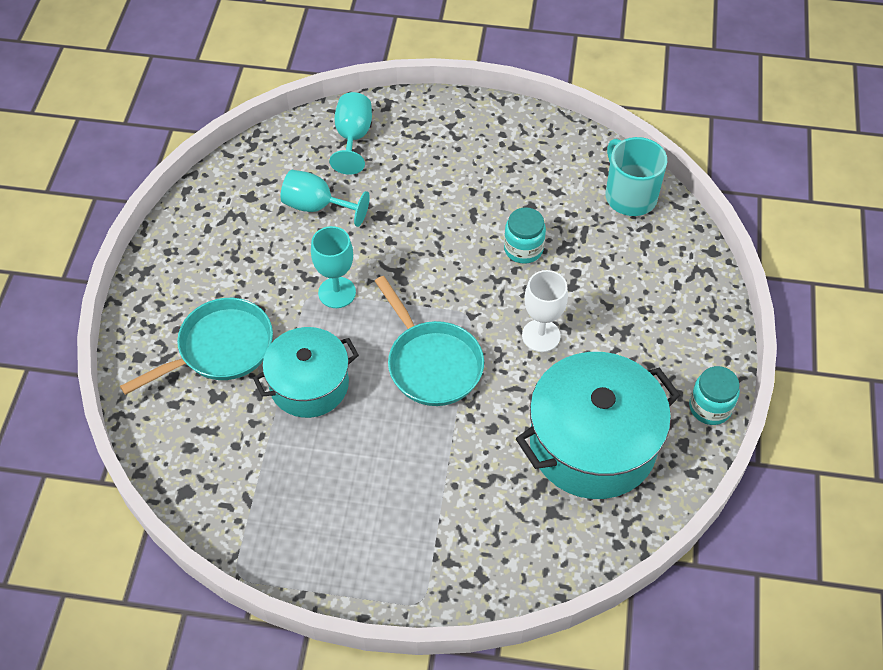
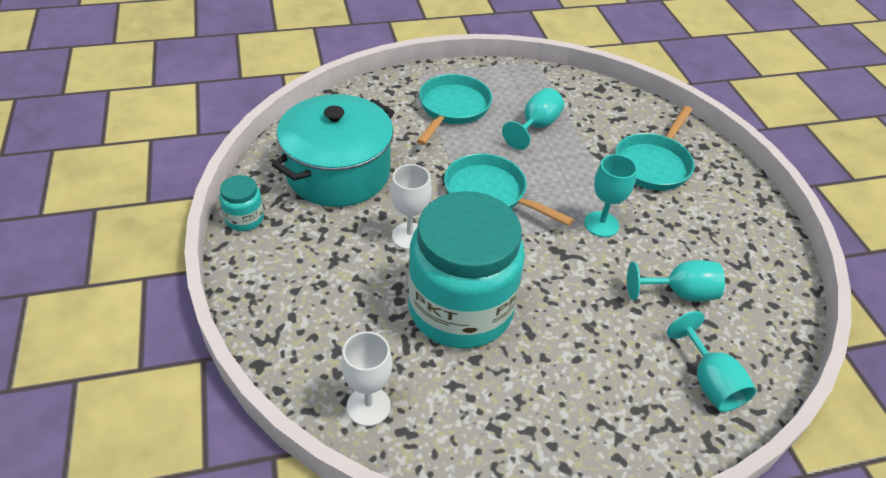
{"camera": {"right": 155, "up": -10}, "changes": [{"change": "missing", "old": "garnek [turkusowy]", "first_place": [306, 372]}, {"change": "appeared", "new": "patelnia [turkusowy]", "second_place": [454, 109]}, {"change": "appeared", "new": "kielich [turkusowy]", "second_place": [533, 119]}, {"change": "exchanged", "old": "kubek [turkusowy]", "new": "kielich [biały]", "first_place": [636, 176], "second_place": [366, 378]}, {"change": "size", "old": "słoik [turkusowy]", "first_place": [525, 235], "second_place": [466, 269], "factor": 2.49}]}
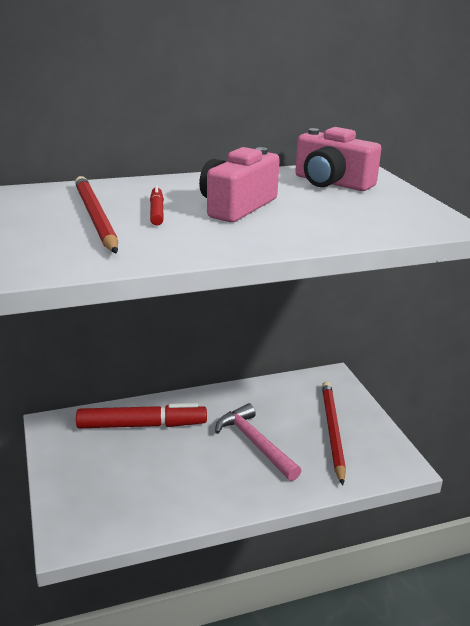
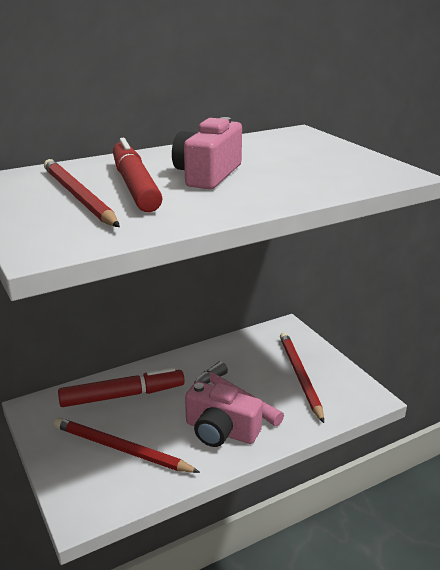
{"camera": {"right": -10, "up": 0}, "changes": [{"change": "appeared", "new": "ołówek [czerwony]", "second_place": [127, 445]}, {"change": "relocated", "old": "aparat fotograficzny [różowy]", "first_place": [338, 159], "second_place": [224, 414]}, {"change": "size", "old": "flamaster [czerwony]", "first_place": [157, 205], "second_place": [137, 175], "factor": 2.01}]}
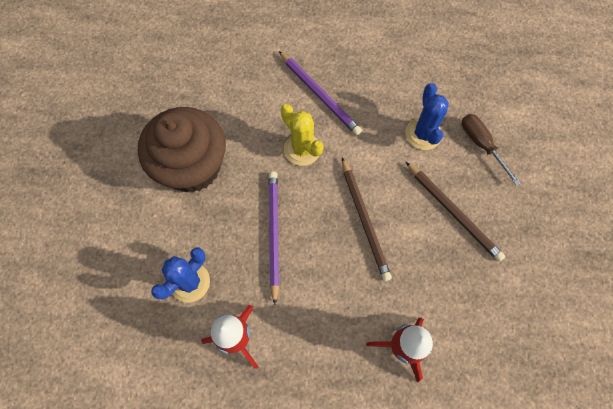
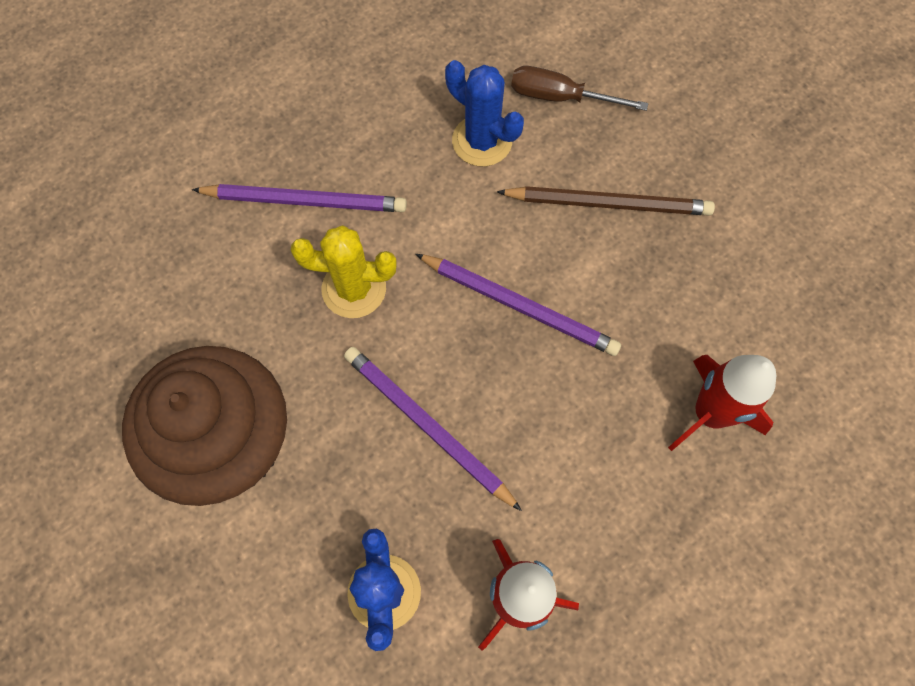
{"camera": {"right": -45, "up": 0}, "changes": [{"change": "colour", "old": "ołówek [brązowy]", "new": "ołówek [fioletowy]", "first_place": [367, 219], "second_place": [518, 305]}]}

◆ ◆ ◆ ◆ ◆ ◆ ◆

- WORK INSTRUCTIONS
Line by line and exactly, write out the material above. Skip the pictures.

- REPLY
{"camera": {"right": 155, "up": -10}, "changes": [{"change": "missing", "old": "garnek [turkusowy]", "first_place": [306, 372]}, {"change": "appeared", "new": "patelnia [turkusowy]", "second_place": [454, 109]}, {"change": "appeared", "new": "kielich [turkusowy]", "second_place": [533, 119]}, {"change": "exchanged", "old": "kubek [turkusowy]", "new": "kielich [biały]", "first_place": [636, 176], "second_place": [366, 378]}, {"change": "size", "old": "słoik [turkusowy]", "first_place": [525, 235], "second_place": [466, 269], "factor": 2.49}]}
{"camera": {"right": -10, "up": 0}, "changes": [{"change": "appeared", "new": "ołówek [czerwony]", "second_place": [127, 445]}, {"change": "relocated", "old": "aparat fotograficzny [różowy]", "first_place": [338, 159], "second_place": [224, 414]}, {"change": "size", "old": "flamaster [czerwony]", "first_place": [157, 205], "second_place": [137, 175], "factor": 2.01}]}
{"camera": {"right": -45, "up": 0}, "changes": [{"change": "colour", "old": "ołówek [brązowy]", "new": "ołówek [fioletowy]", "first_place": [367, 219], "second_place": [518, 305]}]}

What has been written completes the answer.